EXERCISE DESCRIPTION
For the records that follow, please set down exactly the lines between the one holding "R19: none -> 470 (AUX, MODE)" and the one holding "U9 pin VCC: FWD3 -> VA", inclusive, and only those.

EXERCISE DATA
++++++++++++++++++++

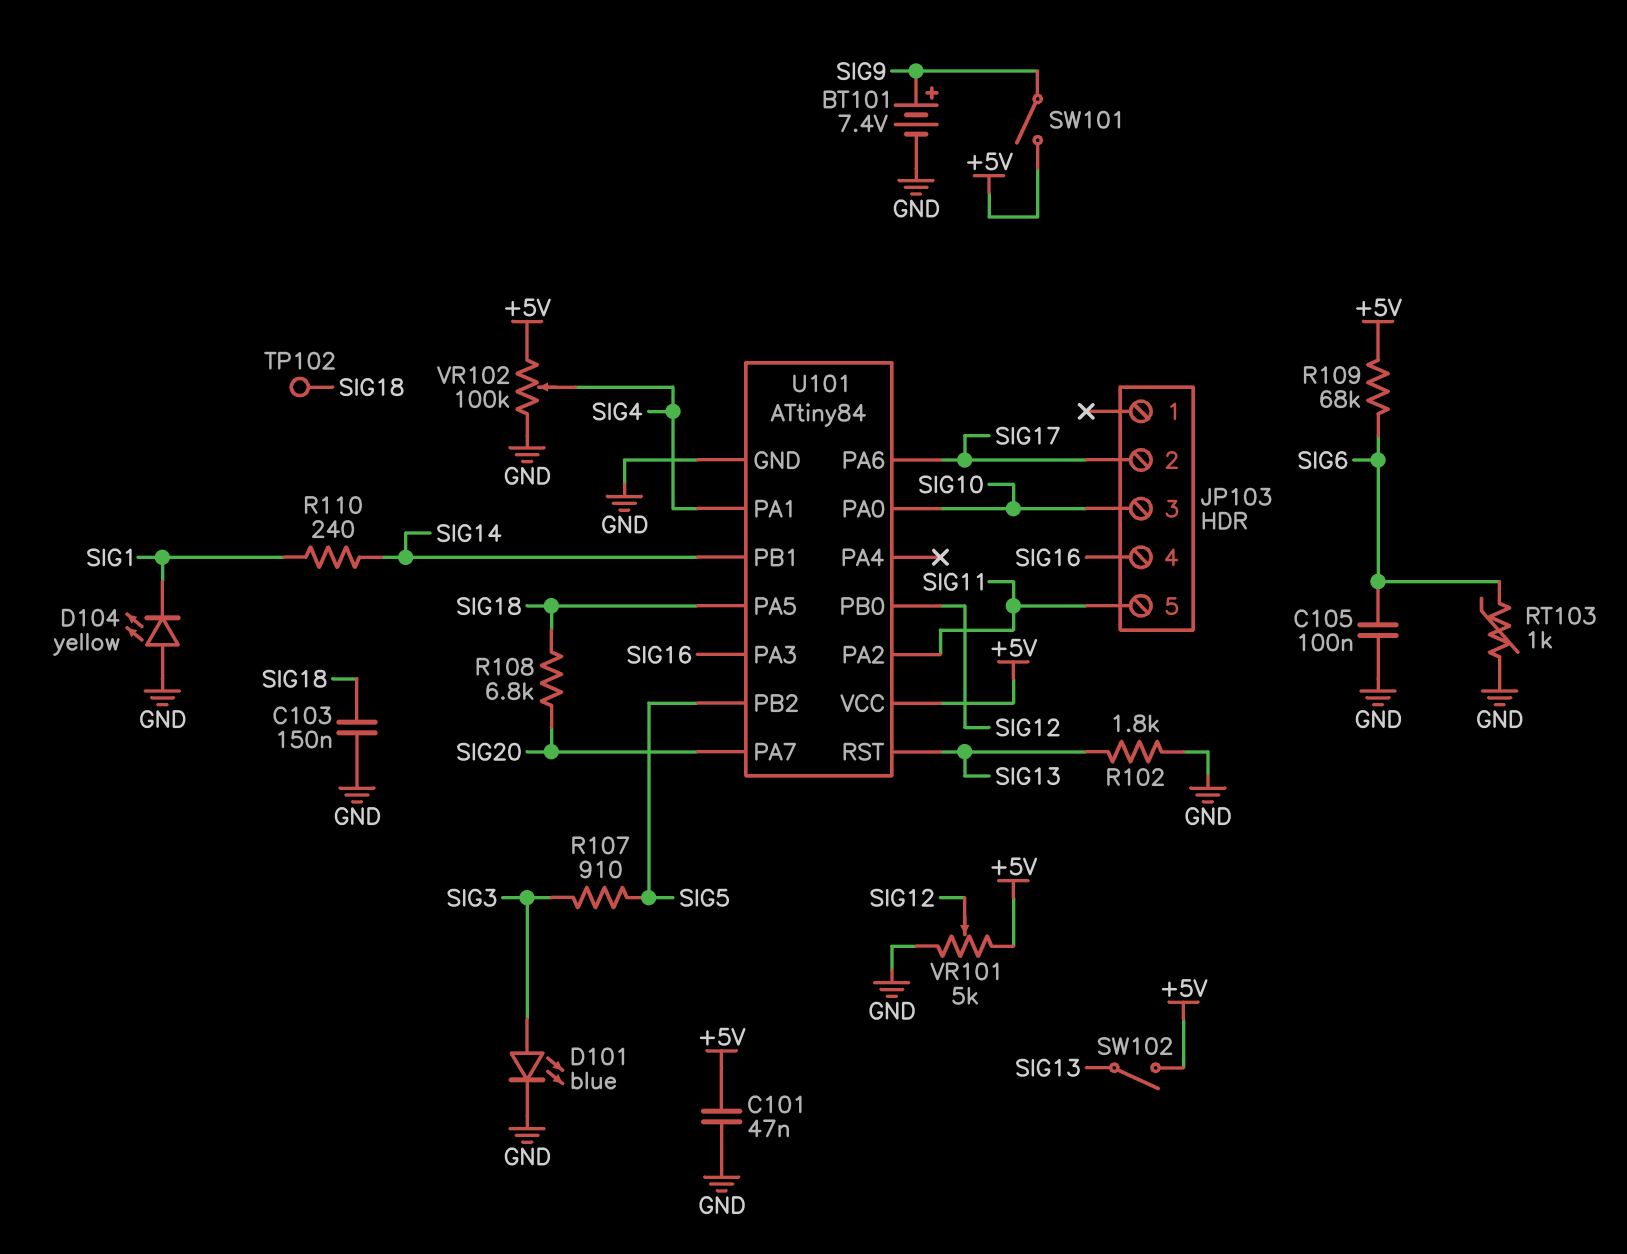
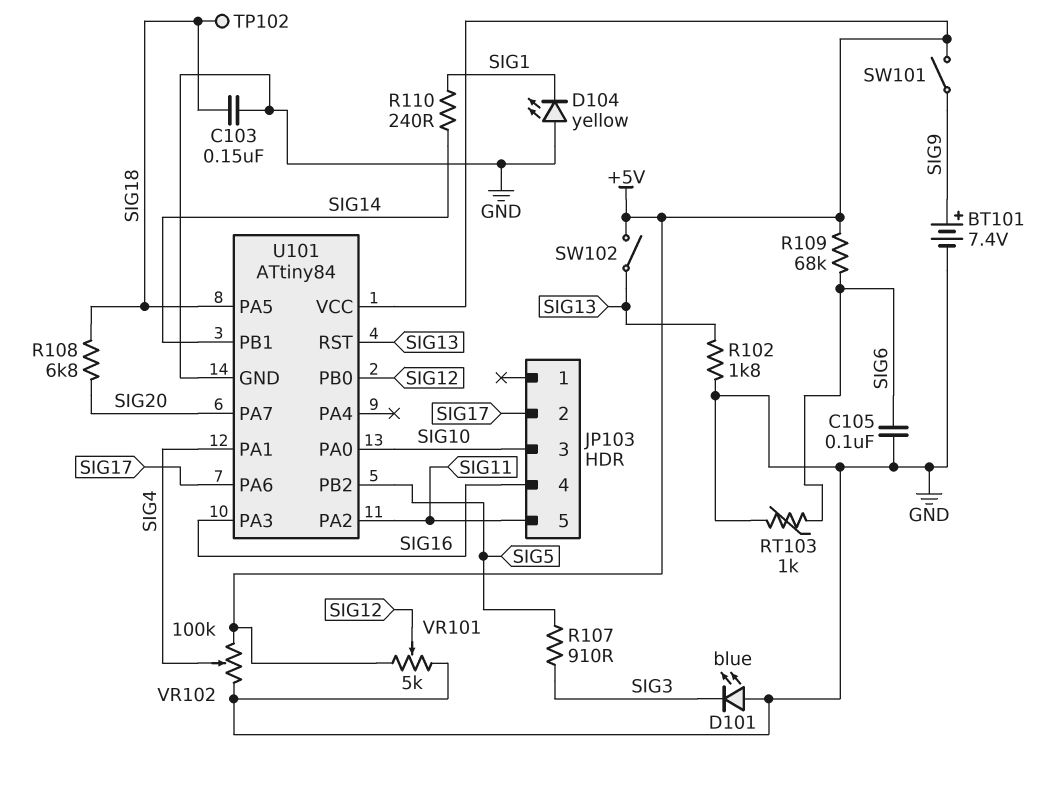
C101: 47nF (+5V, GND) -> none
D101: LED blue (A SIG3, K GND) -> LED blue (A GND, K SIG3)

++++++++++++++++++++

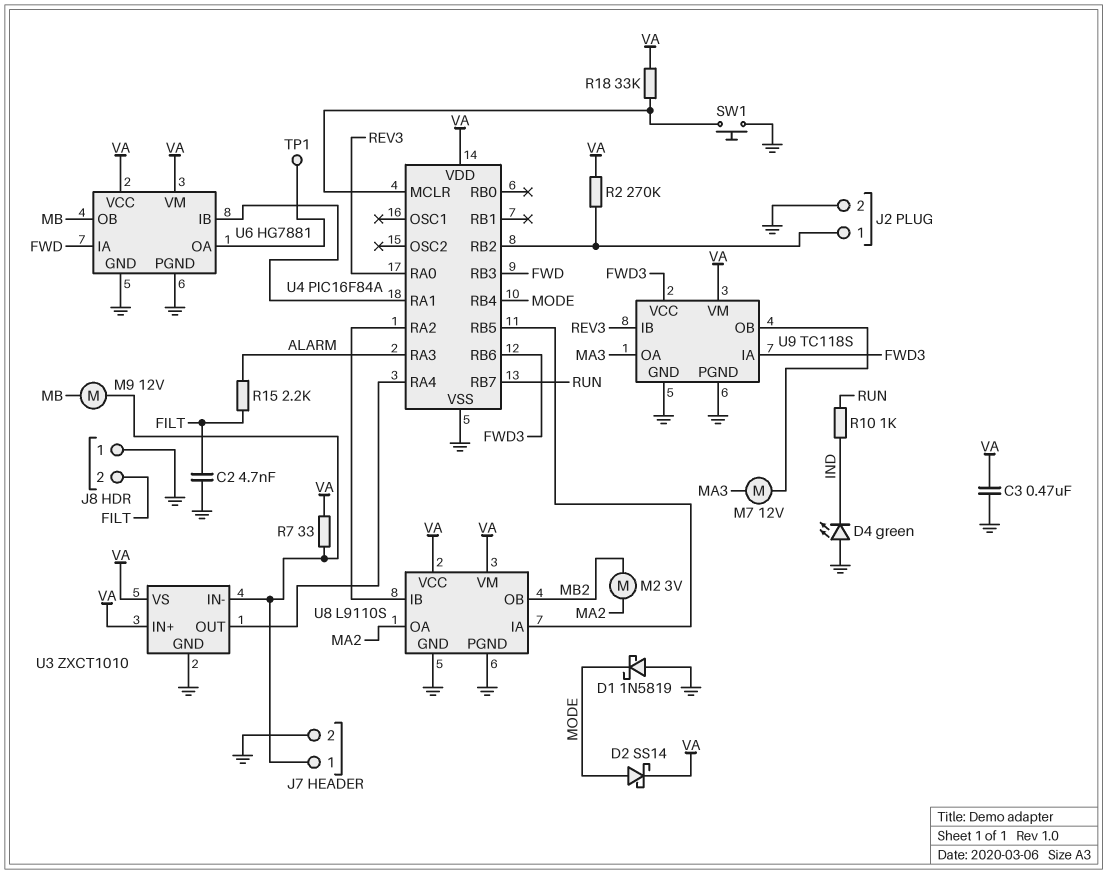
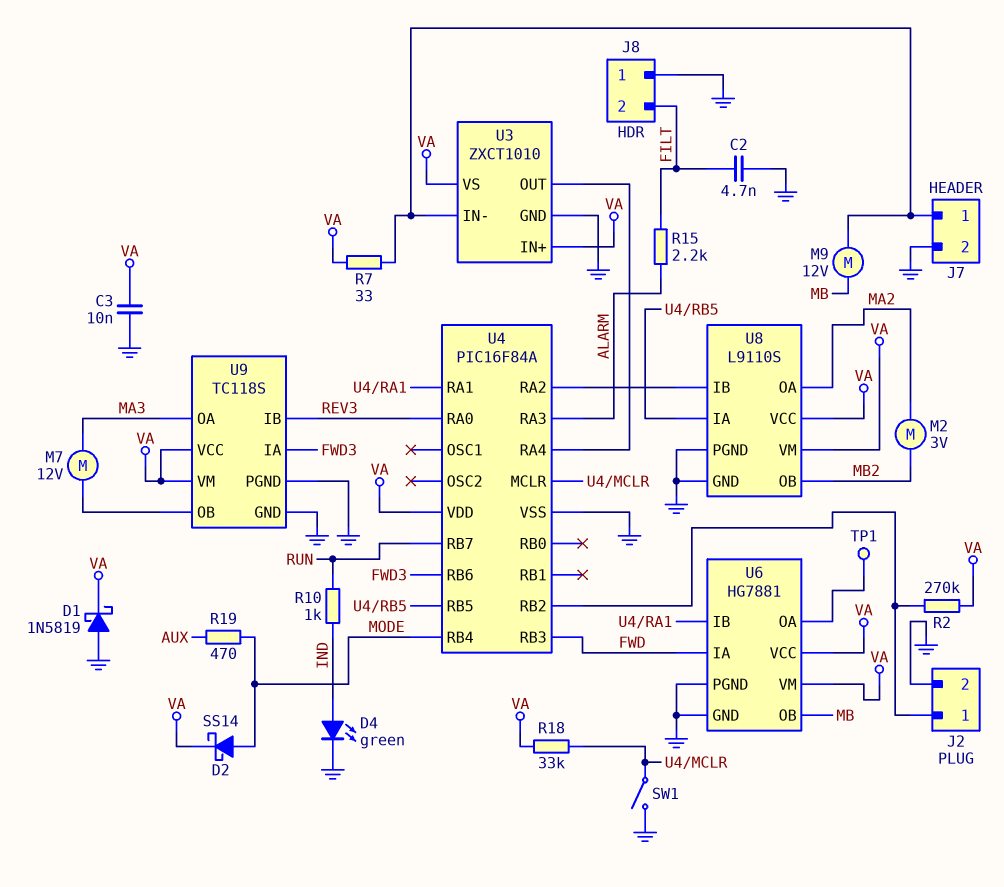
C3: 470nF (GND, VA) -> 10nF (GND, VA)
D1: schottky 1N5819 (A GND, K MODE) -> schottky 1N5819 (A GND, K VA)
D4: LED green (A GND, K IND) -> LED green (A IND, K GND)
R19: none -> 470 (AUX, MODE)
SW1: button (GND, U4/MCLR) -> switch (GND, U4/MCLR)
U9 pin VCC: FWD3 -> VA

++++++++++++++++++++

COMPLETED EXERCISE
R19: none -> 470 (AUX, MODE)
SW1: button (GND, U4/MCLR) -> switch (GND, U4/MCLR)
U9 pin VCC: FWD3 -> VA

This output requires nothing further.